[SOURCE DATA — start]
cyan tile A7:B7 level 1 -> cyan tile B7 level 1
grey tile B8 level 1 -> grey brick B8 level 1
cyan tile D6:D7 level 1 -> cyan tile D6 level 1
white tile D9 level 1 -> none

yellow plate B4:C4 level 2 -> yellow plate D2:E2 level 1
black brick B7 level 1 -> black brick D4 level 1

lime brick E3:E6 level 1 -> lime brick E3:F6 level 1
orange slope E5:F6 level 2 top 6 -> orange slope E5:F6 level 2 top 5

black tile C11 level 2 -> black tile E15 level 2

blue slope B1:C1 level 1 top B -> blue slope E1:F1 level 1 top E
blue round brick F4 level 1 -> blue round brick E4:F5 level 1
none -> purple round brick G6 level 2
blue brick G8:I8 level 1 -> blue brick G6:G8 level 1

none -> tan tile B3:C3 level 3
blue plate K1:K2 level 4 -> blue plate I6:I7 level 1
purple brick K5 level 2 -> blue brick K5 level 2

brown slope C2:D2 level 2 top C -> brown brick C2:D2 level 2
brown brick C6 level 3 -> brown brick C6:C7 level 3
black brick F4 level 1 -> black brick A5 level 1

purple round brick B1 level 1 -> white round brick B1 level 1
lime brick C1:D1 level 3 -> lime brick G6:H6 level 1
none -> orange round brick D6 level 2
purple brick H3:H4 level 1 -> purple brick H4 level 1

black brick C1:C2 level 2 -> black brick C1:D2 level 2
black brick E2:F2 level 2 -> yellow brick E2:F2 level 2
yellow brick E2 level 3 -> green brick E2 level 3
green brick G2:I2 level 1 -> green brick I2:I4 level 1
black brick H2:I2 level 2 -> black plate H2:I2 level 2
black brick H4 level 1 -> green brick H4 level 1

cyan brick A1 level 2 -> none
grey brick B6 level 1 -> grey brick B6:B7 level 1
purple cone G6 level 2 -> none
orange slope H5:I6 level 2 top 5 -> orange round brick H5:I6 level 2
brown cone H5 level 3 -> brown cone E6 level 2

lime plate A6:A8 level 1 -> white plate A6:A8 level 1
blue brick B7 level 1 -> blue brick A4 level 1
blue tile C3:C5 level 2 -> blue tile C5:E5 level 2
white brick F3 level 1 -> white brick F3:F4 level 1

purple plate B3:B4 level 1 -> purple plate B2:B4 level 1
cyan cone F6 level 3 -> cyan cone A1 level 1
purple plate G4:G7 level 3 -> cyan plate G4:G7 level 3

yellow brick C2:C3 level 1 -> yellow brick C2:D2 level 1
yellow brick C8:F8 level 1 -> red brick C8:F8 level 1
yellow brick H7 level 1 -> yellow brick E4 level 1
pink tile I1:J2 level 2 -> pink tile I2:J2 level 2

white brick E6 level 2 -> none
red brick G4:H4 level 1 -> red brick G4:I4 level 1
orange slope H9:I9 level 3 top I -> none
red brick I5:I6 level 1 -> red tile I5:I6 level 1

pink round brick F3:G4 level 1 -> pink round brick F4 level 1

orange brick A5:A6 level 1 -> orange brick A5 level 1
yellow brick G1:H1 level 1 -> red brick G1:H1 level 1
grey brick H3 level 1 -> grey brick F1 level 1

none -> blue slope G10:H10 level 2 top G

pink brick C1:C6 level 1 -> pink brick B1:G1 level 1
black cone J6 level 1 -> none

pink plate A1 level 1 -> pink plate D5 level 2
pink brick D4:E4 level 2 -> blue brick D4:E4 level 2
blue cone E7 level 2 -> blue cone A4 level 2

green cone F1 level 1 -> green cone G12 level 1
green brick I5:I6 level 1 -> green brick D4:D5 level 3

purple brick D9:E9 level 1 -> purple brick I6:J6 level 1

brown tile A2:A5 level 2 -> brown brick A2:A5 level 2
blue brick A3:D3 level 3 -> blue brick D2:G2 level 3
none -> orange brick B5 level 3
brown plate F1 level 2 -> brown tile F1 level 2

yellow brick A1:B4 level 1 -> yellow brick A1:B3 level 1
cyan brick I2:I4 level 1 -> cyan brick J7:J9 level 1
[SOURCE DATA — finish]
PROBLEM DESCRIPTION:
Would you quote everything above from the line containing "lime brick C1:D1" down to the line containing "brown cone H5"? Include both of those lines and nothing else.

TASK ANSWER:
lime brick C1:D1 level 3 -> lime brick G6:H6 level 1
none -> orange round brick D6 level 2
purple brick H3:H4 level 1 -> purple brick H4 level 1

black brick C1:C2 level 2 -> black brick C1:D2 level 2
black brick E2:F2 level 2 -> yellow brick E2:F2 level 2
yellow brick E2 level 3 -> green brick E2 level 3
green brick G2:I2 level 1 -> green brick I2:I4 level 1
black brick H2:I2 level 2 -> black plate H2:I2 level 2
black brick H4 level 1 -> green brick H4 level 1

cyan brick A1 level 2 -> none
grey brick B6 level 1 -> grey brick B6:B7 level 1
purple cone G6 level 2 -> none
orange slope H5:I6 level 2 top 5 -> orange round brick H5:I6 level 2
brown cone H5 level 3 -> brown cone E6 level 2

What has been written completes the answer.